### LISTED RECORDS
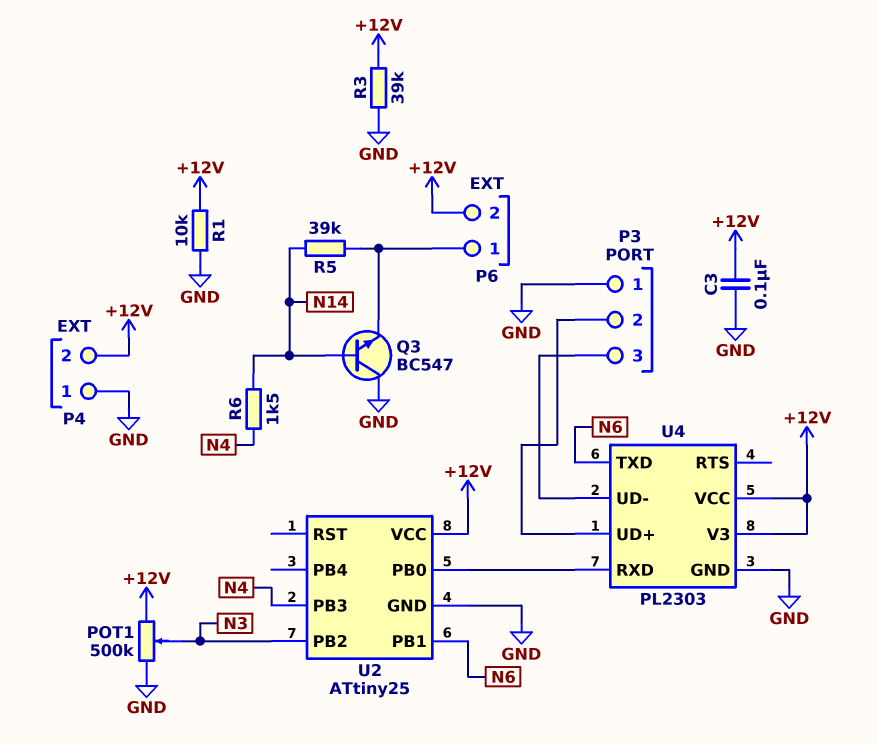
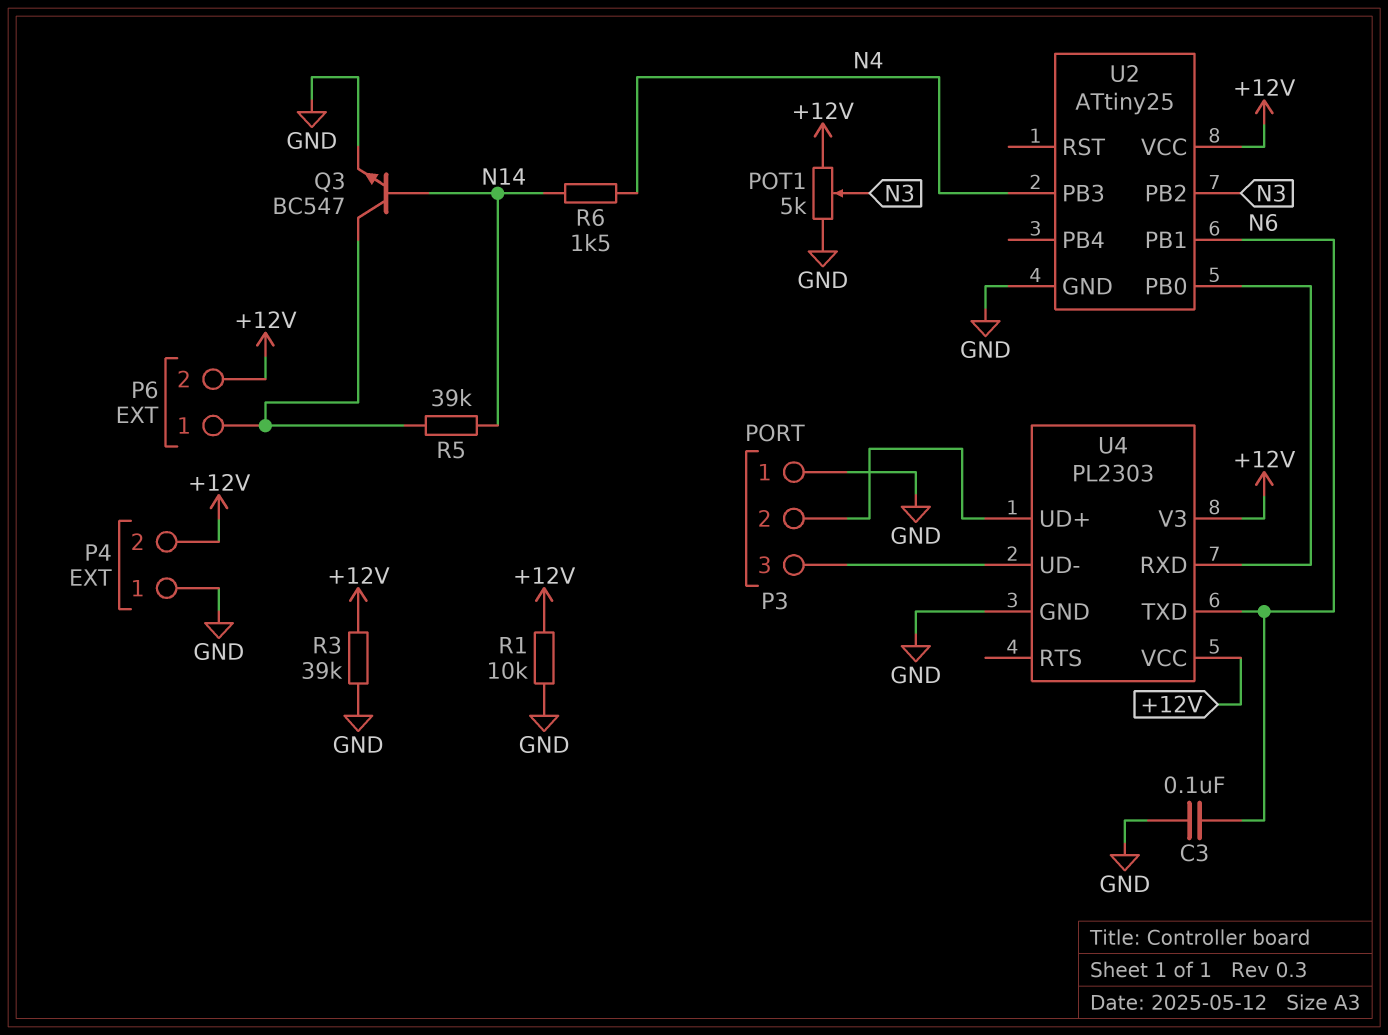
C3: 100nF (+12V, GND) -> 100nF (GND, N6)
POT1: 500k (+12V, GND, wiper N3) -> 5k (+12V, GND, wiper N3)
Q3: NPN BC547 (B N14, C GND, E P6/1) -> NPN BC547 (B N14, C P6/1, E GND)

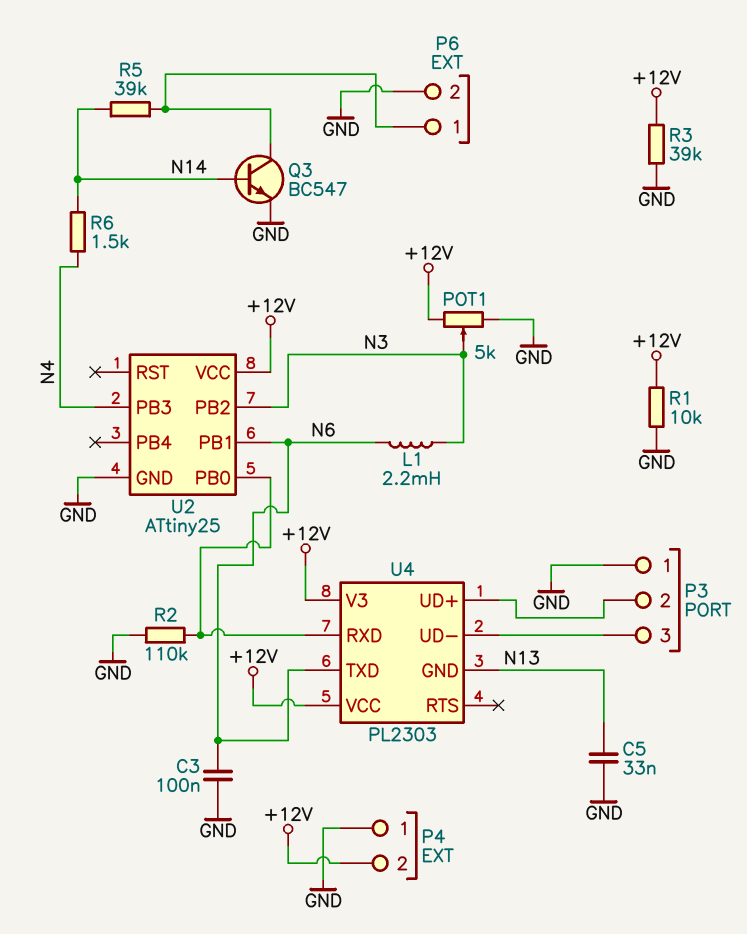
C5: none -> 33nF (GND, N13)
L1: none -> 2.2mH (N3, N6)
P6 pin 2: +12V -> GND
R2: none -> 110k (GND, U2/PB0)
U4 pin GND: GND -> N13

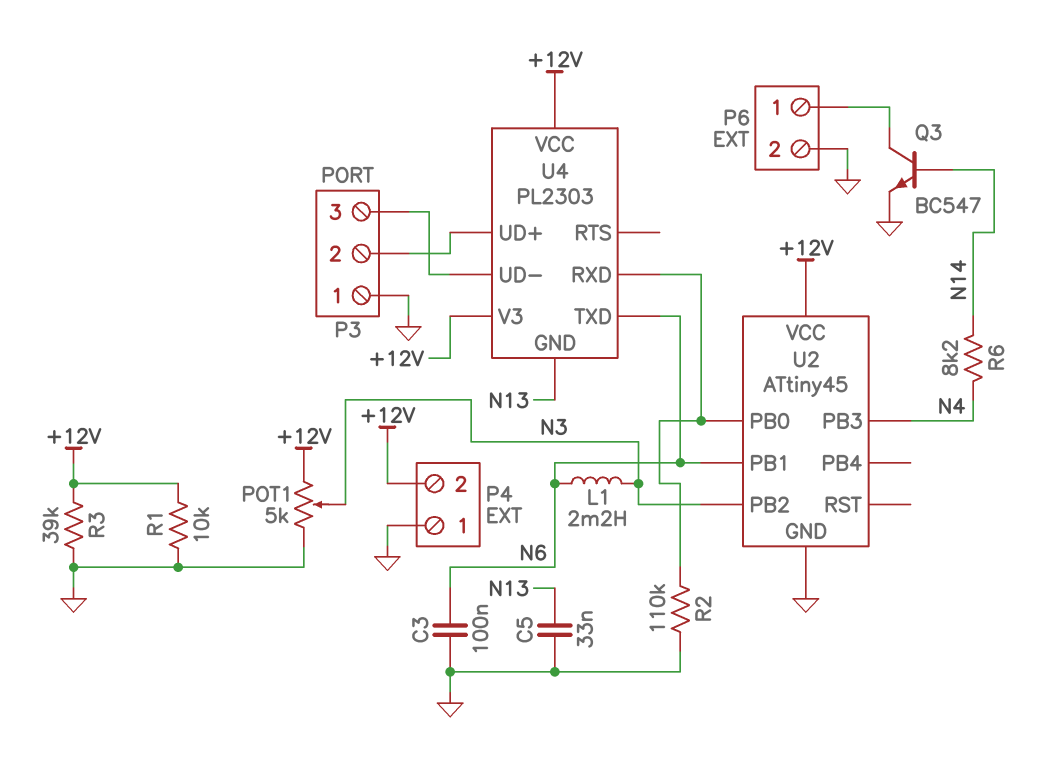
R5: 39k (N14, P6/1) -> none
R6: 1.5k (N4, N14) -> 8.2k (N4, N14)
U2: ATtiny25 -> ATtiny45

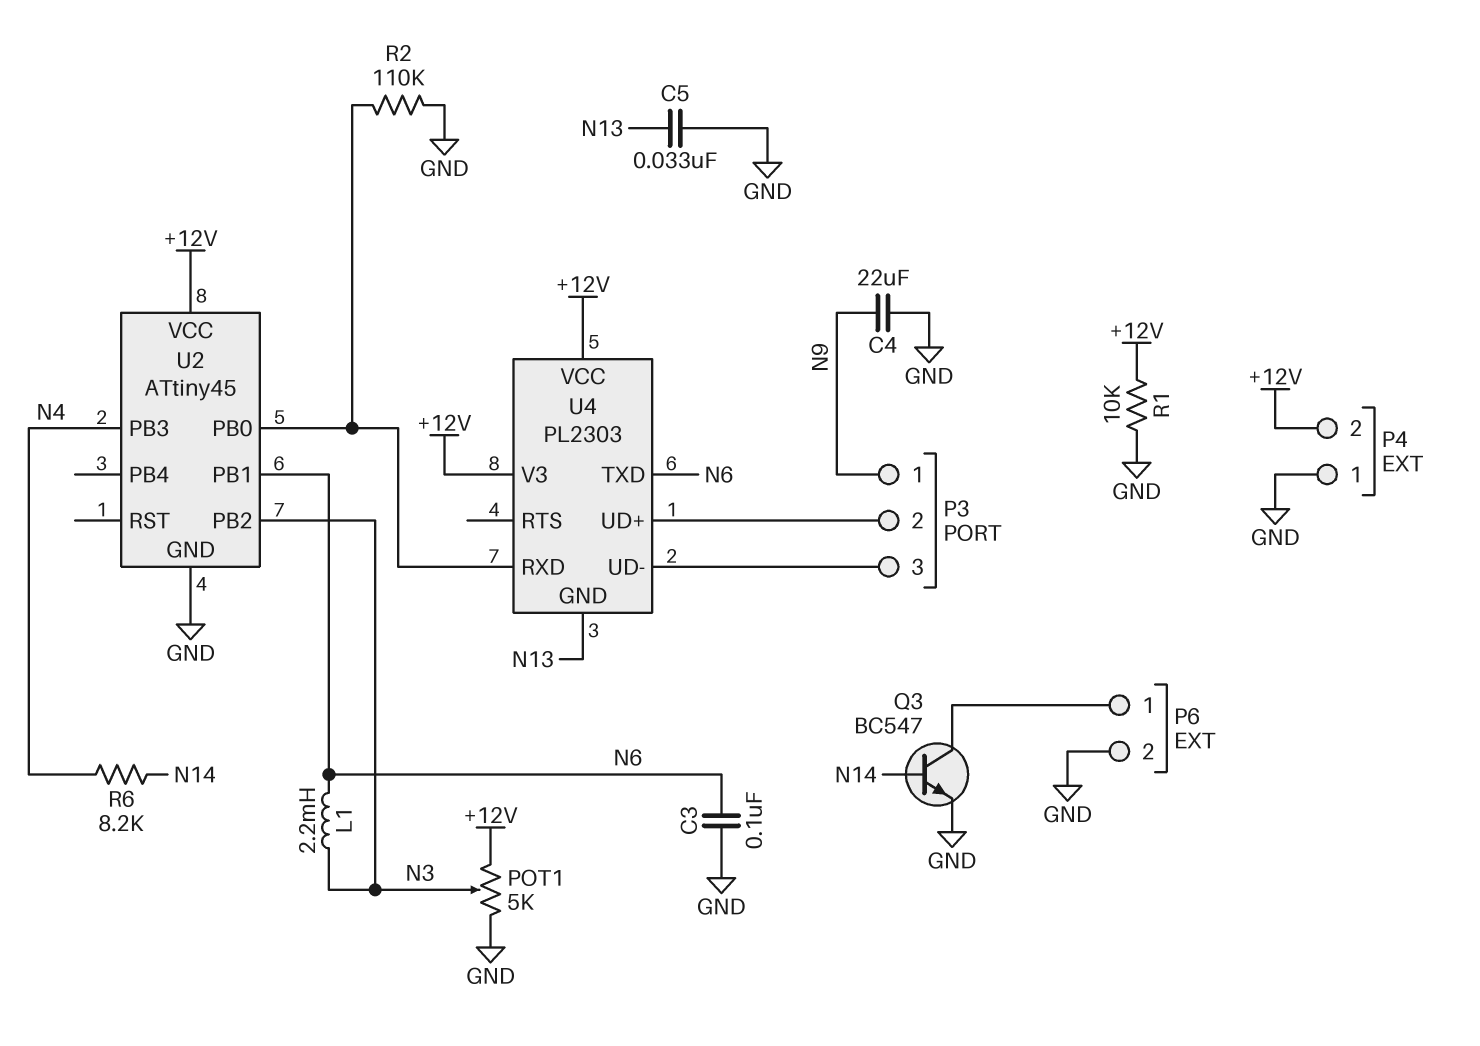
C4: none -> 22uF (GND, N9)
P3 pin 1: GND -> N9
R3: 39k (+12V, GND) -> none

### EXERCISE GOAL
The answer must be an exact copy of the entries, with the pictures omitted.

### WRITTEN REPLY
C3: 100nF (+12V, GND) -> 100nF (GND, N6)
POT1: 500k (+12V, GND, wiper N3) -> 5k (+12V, GND, wiper N3)
Q3: NPN BC547 (B N14, C GND, E P6/1) -> NPN BC547 (B N14, C P6/1, E GND)

C5: none -> 33nF (GND, N13)
L1: none -> 2.2mH (N3, N6)
P6 pin 2: +12V -> GND
R2: none -> 110k (GND, U2/PB0)
U4 pin GND: GND -> N13

R5: 39k (N14, P6/1) -> none
R6: 1.5k (N4, N14) -> 8.2k (N4, N14)
U2: ATtiny25 -> ATtiny45

C4: none -> 22uF (GND, N9)
P3 pin 1: GND -> N9
R3: 39k (+12V, GND) -> none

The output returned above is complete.